TASK PROMPT
Every record below should be printed exactly as it appears.

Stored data
......

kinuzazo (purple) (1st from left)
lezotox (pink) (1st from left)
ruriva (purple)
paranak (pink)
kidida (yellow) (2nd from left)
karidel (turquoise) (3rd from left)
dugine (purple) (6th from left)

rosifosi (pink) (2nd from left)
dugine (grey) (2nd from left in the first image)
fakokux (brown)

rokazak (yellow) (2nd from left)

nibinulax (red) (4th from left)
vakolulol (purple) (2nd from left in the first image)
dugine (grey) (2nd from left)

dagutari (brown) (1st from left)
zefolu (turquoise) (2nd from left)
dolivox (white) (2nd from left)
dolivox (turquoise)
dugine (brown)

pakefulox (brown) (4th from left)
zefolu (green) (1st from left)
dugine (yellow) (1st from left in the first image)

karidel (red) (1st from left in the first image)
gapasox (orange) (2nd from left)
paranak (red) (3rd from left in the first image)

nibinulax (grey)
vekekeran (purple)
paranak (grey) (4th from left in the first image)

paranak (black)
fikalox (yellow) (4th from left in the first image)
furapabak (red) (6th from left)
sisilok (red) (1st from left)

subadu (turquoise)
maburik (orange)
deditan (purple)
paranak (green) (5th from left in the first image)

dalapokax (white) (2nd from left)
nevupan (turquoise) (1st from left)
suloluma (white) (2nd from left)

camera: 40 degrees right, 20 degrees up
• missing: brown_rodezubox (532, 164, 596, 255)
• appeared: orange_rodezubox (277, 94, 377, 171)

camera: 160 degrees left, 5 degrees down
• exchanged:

......

REPLY TO THE TASK
kinuzazo (purple) (1st from left)
lezotox (pink) (1st from left)
ruriva (purple)
paranak (pink)
kidida (yellow) (2nd from left)
karidel (turquoise) (3rd from left)
dugine (purple) (6th from left)

rosifosi (pink) (2nd from left)
dugine (grey) (2nd from left in the first image)
fakokux (brown)

rokazak (yellow) (2nd from left)

nibinulax (red) (4th from left)
vakolulol (purple) (2nd from left in the first image)
dugine (grey) (2nd from left)

dagutari (brown) (1st from left)
zefolu (turquoise) (2nd from left)
dolivox (white) (2nd from left)
dolivox (turquoise)
dugine (brown)

pakefulox (brown) (4th from left)
zefolu (green) (1st from left)
dugine (yellow) (1st from left in the first image)

karidel (red) (1st from left in the first image)
gapasox (orange) (2nd from left)
paranak (red) (3rd from left in the first image)

nibinulax (grey)
vekekeran (purple)
paranak (grey) (4th from left in the first image)

paranak (black)
fikalox (yellow) (4th from left in the first image)
furapabak (red) (6th from left)
sisilok (red) (1st from left)

subadu (turquoise)
maburik (orange)
deditan (purple)
paranak (green) (5th from left in the first image)

dalapokax (white) (2nd from left)
nevupan (turquoise) (1st from left)
suloluma (white) (2nd from left)

camera: 40 degrees right, 20 degrees up
• missing: brown_rodezubox (532, 164, 596, 255)
• appeared: orange_rodezubox (277, 94, 377, 171)

camera: 160 degrees left, 5 degrees down
• exchanged:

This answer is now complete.